Please reproduce the data below exactly, from the first line through the line containing "camera: 70 degrees right, 5 degrees up", and leave every later line out.

Collected data entries
%%

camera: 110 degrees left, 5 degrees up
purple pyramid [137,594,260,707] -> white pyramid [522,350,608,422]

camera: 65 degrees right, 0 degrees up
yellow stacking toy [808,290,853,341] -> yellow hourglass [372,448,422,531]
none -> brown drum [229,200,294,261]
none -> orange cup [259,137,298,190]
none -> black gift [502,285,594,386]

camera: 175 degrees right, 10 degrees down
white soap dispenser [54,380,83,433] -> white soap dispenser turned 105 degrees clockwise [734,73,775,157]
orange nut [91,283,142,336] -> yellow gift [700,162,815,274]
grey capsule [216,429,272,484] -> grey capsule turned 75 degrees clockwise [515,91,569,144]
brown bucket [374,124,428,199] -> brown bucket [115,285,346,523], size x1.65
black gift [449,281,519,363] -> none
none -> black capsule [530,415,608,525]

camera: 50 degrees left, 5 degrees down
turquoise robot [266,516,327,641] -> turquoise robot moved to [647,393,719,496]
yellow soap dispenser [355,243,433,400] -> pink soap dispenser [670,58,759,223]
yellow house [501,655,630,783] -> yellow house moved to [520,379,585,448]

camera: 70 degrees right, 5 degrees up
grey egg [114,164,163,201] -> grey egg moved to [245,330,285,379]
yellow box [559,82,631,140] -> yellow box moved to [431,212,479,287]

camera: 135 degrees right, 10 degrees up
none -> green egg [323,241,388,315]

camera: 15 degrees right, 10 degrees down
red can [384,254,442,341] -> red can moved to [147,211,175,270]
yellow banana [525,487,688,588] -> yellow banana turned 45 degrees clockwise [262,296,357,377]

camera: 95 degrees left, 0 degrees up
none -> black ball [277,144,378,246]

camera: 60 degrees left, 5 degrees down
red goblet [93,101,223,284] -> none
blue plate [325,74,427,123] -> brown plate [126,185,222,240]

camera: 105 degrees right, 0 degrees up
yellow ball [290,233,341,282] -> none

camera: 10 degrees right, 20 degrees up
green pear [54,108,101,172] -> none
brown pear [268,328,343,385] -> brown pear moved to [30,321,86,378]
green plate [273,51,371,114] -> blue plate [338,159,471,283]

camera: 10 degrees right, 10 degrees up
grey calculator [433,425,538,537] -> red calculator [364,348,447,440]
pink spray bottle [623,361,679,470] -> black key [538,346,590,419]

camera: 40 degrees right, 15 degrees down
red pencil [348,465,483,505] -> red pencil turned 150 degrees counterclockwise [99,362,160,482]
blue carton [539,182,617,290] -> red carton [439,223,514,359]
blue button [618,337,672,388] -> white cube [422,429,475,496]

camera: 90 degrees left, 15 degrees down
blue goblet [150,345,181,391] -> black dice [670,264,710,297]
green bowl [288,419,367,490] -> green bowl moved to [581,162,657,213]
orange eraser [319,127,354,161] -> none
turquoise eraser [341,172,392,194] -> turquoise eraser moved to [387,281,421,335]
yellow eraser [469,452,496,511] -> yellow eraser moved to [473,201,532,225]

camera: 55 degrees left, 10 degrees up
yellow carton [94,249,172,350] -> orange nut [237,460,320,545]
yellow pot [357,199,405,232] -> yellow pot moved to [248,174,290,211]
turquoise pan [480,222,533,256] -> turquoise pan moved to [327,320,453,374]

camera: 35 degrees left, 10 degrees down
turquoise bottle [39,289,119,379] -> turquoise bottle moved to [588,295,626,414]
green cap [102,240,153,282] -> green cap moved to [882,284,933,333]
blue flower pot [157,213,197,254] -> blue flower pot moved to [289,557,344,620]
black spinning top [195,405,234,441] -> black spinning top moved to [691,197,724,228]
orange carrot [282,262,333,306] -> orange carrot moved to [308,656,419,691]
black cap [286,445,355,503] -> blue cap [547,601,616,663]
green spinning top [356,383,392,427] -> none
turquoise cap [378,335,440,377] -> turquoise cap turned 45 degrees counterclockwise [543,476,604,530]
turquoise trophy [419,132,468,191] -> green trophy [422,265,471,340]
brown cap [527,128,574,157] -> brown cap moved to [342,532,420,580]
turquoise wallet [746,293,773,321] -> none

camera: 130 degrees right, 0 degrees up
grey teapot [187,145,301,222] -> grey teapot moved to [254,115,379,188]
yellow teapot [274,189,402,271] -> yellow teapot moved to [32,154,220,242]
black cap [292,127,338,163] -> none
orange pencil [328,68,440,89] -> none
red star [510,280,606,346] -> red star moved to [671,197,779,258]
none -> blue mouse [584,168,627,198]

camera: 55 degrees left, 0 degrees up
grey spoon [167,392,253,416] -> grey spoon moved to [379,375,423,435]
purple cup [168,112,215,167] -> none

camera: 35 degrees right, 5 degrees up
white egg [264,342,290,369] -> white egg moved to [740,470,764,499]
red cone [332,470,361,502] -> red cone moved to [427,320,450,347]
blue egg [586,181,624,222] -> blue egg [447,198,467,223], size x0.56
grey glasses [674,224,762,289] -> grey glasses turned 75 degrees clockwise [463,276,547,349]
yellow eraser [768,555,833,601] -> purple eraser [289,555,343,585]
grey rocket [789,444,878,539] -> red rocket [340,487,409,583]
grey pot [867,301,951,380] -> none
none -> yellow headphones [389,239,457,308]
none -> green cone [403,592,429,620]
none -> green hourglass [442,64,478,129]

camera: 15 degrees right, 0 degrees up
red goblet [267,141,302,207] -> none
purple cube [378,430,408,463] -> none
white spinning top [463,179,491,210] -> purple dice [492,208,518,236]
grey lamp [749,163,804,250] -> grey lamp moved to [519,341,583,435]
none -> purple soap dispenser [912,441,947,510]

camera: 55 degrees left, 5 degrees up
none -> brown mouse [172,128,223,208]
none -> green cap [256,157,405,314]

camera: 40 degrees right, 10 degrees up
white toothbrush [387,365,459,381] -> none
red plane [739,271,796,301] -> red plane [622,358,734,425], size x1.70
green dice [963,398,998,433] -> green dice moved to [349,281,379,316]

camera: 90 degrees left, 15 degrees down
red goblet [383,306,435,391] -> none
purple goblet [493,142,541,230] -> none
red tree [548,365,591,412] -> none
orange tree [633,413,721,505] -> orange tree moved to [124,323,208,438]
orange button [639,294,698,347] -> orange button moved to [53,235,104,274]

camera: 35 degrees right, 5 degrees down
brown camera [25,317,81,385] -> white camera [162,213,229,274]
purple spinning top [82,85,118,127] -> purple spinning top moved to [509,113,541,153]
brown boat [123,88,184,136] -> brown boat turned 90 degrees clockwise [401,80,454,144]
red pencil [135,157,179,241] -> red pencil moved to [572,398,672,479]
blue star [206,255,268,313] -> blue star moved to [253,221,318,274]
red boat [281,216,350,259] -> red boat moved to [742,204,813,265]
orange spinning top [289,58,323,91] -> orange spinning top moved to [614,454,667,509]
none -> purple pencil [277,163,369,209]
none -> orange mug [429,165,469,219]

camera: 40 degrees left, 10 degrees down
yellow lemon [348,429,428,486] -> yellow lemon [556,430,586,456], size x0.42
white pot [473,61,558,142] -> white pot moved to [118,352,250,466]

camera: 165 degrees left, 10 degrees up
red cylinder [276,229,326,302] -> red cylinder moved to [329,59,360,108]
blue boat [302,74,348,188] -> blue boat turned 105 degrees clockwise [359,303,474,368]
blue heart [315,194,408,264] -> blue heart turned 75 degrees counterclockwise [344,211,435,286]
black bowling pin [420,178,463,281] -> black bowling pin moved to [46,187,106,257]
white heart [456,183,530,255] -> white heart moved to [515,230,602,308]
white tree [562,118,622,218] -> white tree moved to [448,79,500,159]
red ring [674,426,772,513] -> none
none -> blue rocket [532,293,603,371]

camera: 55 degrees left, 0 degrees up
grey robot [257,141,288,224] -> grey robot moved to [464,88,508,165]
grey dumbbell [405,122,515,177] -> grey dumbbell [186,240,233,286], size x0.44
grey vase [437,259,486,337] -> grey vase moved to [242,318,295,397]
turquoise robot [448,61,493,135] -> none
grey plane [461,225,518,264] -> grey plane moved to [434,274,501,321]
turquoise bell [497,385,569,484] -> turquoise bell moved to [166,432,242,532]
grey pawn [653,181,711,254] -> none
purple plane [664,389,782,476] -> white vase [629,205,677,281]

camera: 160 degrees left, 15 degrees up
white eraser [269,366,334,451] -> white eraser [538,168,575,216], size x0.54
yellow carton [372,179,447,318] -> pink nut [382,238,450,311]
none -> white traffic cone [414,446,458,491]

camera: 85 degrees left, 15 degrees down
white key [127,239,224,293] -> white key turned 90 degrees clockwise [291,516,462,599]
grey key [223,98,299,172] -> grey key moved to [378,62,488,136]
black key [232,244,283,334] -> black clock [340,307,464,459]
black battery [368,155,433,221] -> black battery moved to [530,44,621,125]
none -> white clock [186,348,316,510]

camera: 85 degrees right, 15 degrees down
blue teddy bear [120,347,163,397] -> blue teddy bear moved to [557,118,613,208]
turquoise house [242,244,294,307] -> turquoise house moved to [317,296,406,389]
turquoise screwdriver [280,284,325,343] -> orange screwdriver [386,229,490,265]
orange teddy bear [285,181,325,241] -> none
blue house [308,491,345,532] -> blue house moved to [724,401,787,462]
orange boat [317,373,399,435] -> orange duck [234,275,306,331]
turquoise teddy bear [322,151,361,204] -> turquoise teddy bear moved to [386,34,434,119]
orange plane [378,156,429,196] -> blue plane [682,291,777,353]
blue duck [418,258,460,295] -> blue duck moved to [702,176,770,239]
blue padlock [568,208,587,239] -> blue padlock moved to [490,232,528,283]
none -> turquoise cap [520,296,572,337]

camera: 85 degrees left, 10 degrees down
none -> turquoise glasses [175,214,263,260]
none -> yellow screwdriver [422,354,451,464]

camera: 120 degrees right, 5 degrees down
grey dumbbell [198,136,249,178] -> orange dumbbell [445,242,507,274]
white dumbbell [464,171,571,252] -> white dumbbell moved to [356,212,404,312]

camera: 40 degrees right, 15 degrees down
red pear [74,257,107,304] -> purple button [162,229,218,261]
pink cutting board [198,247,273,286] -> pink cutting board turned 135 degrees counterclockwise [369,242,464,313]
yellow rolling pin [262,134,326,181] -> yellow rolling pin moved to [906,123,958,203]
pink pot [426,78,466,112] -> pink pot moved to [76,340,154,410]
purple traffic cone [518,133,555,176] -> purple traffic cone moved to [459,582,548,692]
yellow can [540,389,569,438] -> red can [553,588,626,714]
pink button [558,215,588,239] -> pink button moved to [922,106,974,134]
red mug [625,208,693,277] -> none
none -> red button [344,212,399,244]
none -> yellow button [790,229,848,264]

%%

Result of the task:
camera: 110 degrees left, 5 degrees up
purple pyramid [137,594,260,707] -> white pyramid [522,350,608,422]

camera: 65 degrees right, 0 degrees up
yellow stacking toy [808,290,853,341] -> yellow hourglass [372,448,422,531]
none -> brown drum [229,200,294,261]
none -> orange cup [259,137,298,190]
none -> black gift [502,285,594,386]

camera: 175 degrees right, 10 degrees down
white soap dispenser [54,380,83,433] -> white soap dispenser turned 105 degrees clockwise [734,73,775,157]
orange nut [91,283,142,336] -> yellow gift [700,162,815,274]
grey capsule [216,429,272,484] -> grey capsule turned 75 degrees clockwise [515,91,569,144]
brown bucket [374,124,428,199] -> brown bucket [115,285,346,523], size x1.65
black gift [449,281,519,363] -> none
none -> black capsule [530,415,608,525]

camera: 50 degrees left, 5 degrees down
turquoise robot [266,516,327,641] -> turquoise robot moved to [647,393,719,496]
yellow soap dispenser [355,243,433,400] -> pink soap dispenser [670,58,759,223]
yellow house [501,655,630,783] -> yellow house moved to [520,379,585,448]

camera: 70 degrees right, 5 degrees up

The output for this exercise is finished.